[Records excerpted from a collection]
════════

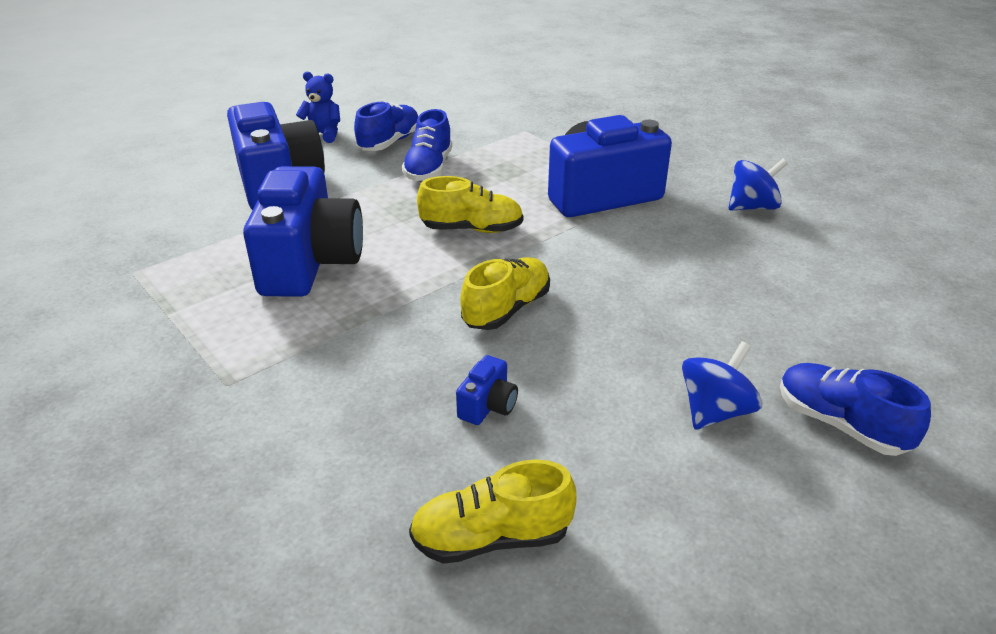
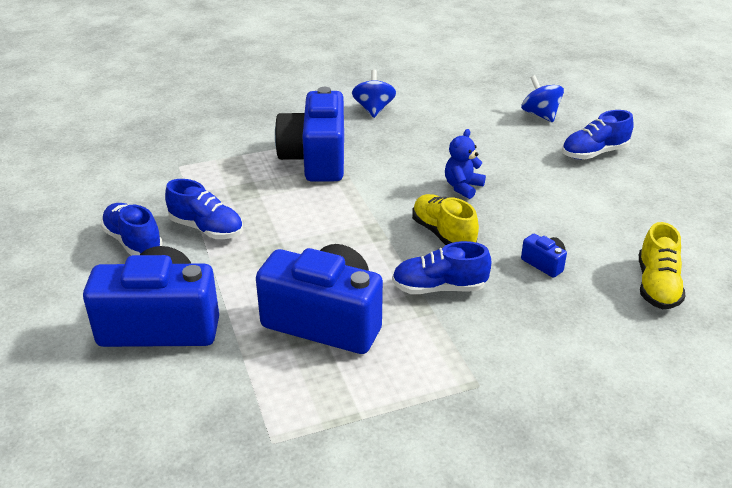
camera: 70 degrees left, 0 degrees up
blue teddy bear [296,72,340,143] -> blue teddy bear moved to [445,129,486,199]
yellow shoe [417,176,523,233] -> none
blue spinning top [682,341,762,429] -> blue spinning top moved to [521,75,564,122]
none -> blue shoe [392,241,492,294]

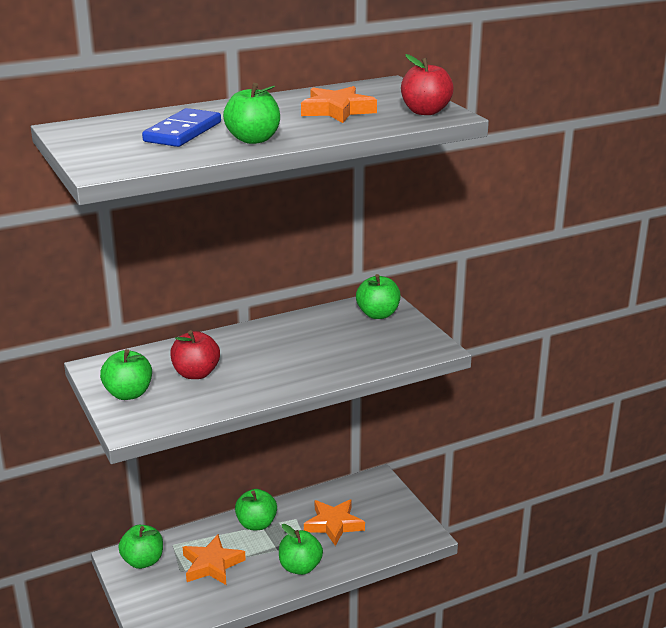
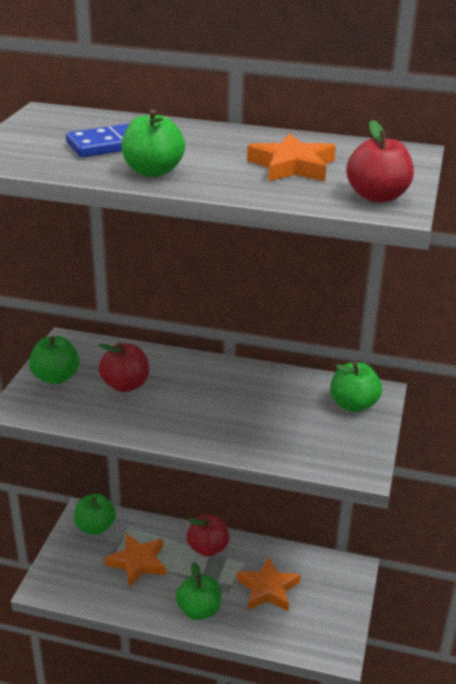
camera: 40 degrees right, 5 degrees up
green apple [235,489,277,530] -> red apple [187,515,229,557]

════════

WORK INSTRUCTION:
Going through the records, work out how many lines contain the word "degrees". Please answer with the number only.

ANSWER BOX:
2